**What the task asks**
Read the entries below and pull out each line with the string "camera".

###

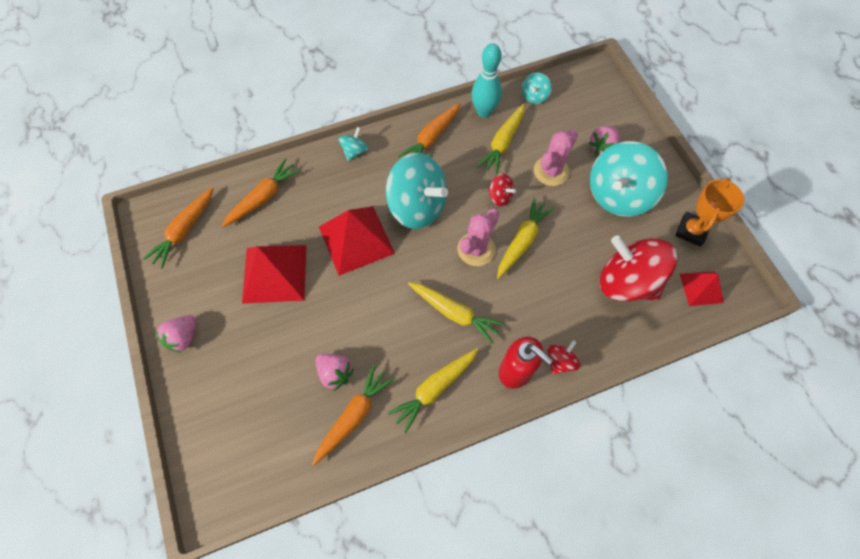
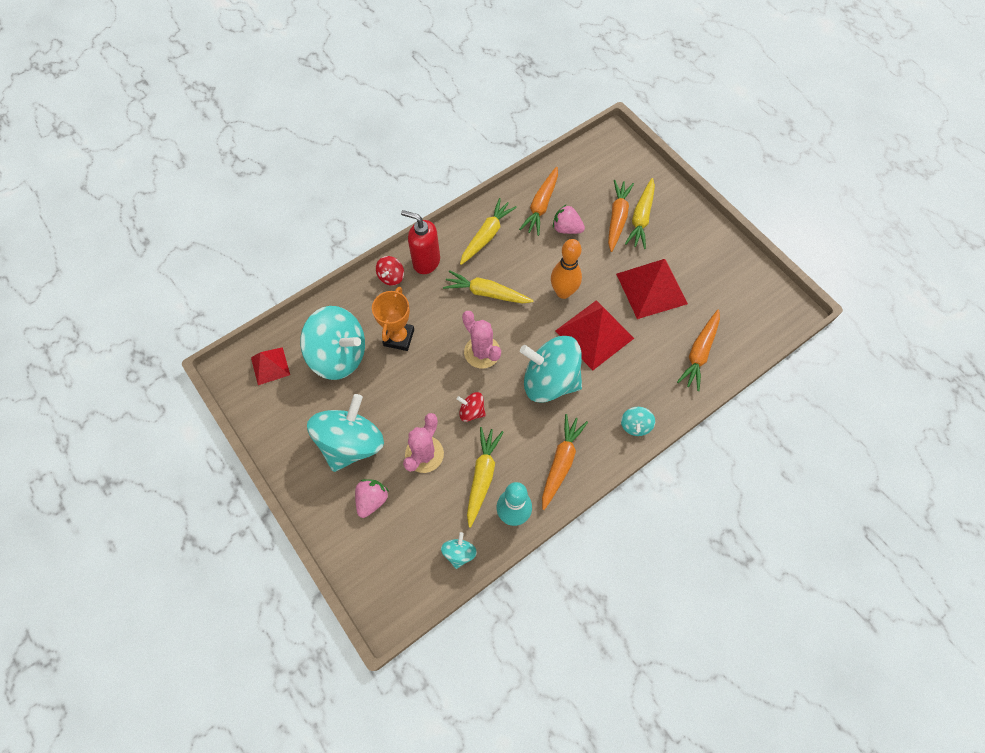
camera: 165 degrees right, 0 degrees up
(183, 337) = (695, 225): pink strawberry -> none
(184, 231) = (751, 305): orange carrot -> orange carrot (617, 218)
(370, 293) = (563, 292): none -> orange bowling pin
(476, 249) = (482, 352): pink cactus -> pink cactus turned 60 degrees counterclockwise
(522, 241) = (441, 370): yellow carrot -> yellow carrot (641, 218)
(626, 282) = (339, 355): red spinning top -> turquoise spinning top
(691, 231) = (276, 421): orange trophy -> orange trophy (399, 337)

###

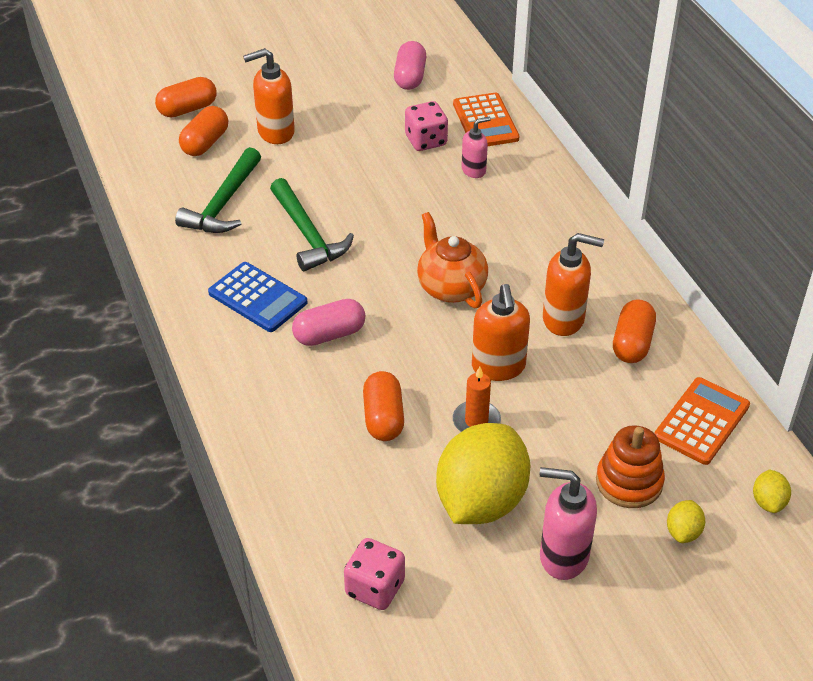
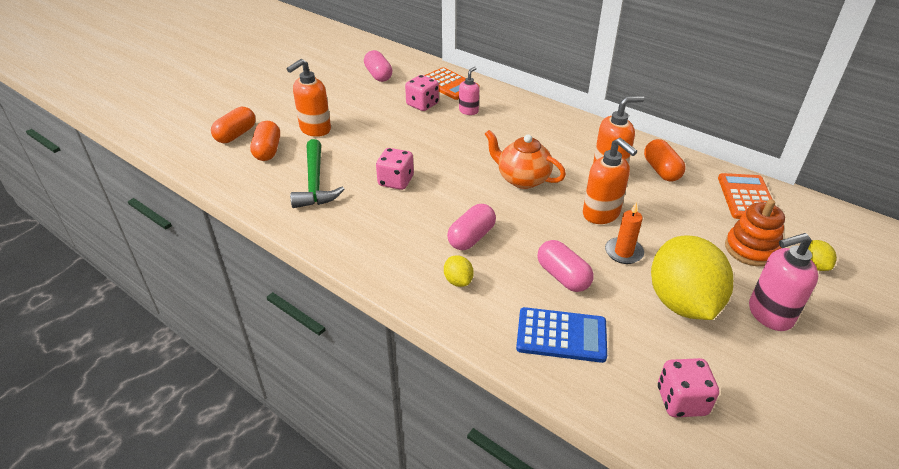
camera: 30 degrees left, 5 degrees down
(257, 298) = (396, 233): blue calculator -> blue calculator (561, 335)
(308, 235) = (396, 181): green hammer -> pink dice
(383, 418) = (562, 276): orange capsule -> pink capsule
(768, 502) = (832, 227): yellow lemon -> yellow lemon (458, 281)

###

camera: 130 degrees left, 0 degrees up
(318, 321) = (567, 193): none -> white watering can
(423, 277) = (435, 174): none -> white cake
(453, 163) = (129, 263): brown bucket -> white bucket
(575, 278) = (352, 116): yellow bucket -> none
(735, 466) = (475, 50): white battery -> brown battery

###

**Task output**
camera: 165 degrees right, 0 degrees up
camera: 30 degrees left, 5 degrees down
camera: 130 degrees left, 0 degrees up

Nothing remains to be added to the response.